(EXERCISE) Check each line of the data below for the word "traffic", then extract the ones that have it.

======== STORED DATA ========

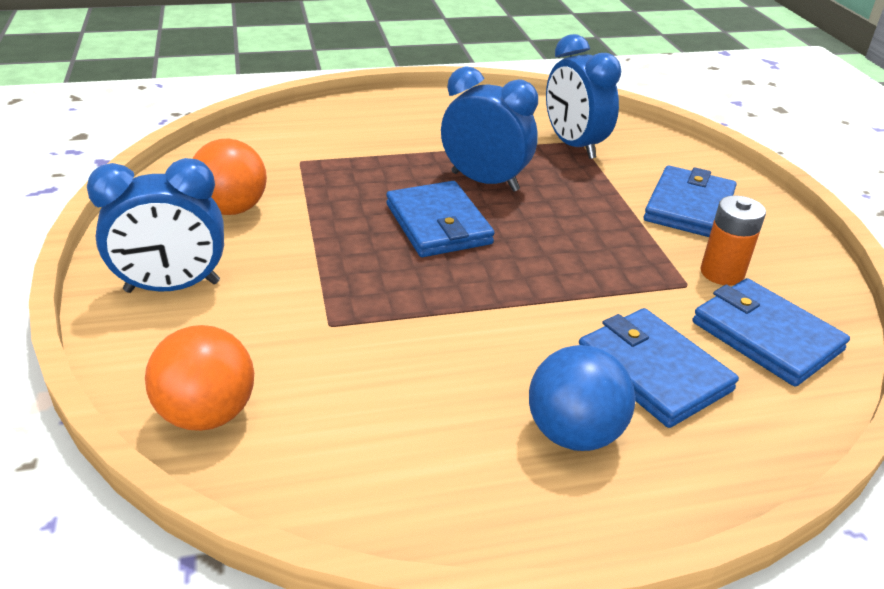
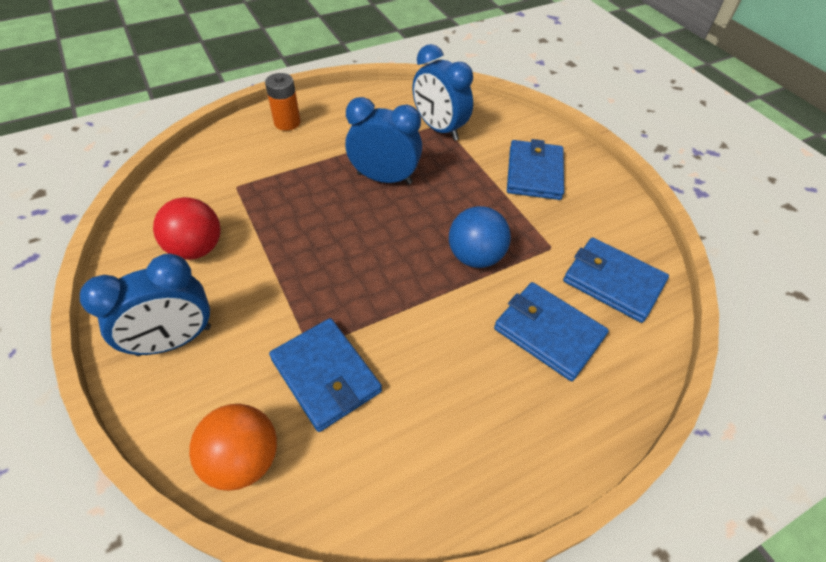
camera: 15 degrees left, 15 degrees up
(232, 209) = (197, 249): orange ball -> red ball
(438, 224) = (362, 229): blue wallet -> blue wallet (326, 375)
(573, 433) = (511, 403): blue ball -> blue ball (475, 256)
(722, 273) = (571, 231): orange battery -> orange battery (287, 123)

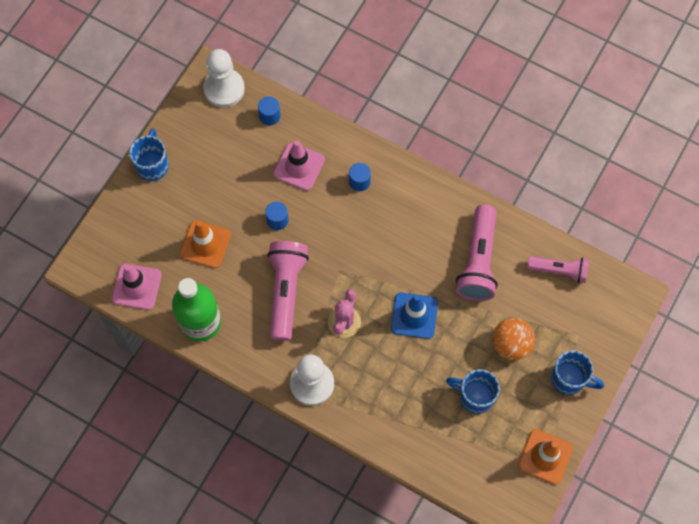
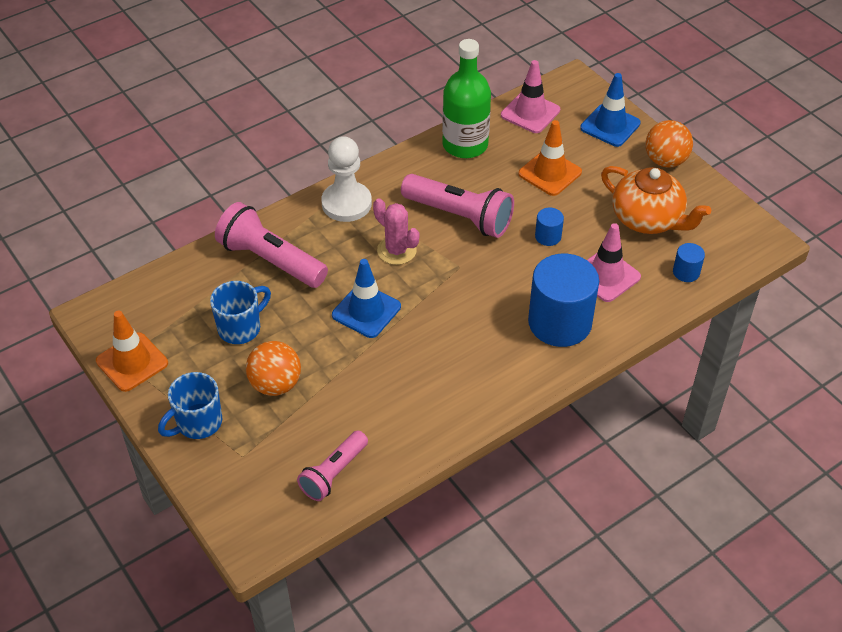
camera: 115 degrees right, 20 degrees down
(126, 219) = (610, 126): none -> blue traffic cone
(152, 165) = (665, 161): blue mug -> orange ball
(224, 89) = (740, 244): white pawn -> none
(226, 157) = (648, 219): none -> orange teapot
(359, 181) = (559, 322): blue cylinder -> blue cylinder, size x2.28
(478, 261) = (395, 395): pink flashlight -> pink flashlight (270, 260)

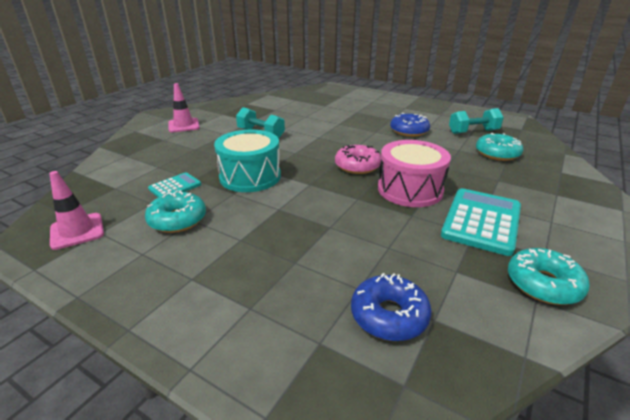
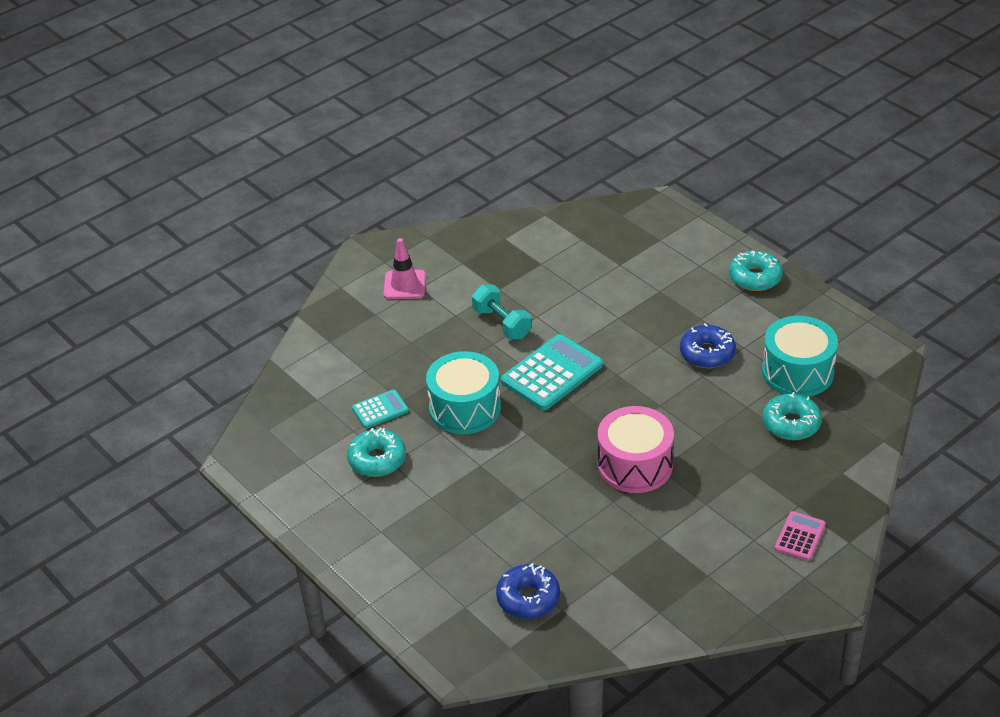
camera: 20 degrees right, 10 degrees up
(77, 231) = (284, 456): pink traffic cone -> none
(357, 166) = (597, 413): pink donut -> none
(473, 132) = (797, 372): turquoise dumbbell -> turquoise drum
(482, 221) = (680, 524): turquoise calculator -> turquoise calculator (552, 373)
(543, 284) = (678, 601): turquoise donut -> turquoise donut (755, 277)
(583, 213) = (800, 536): none -> pink calculator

========

(EXERCISE RESPONSE)
(126, 219) = (610, 126): none -> blue traffic cone
(77, 231) = (284, 456): pink traffic cone -> none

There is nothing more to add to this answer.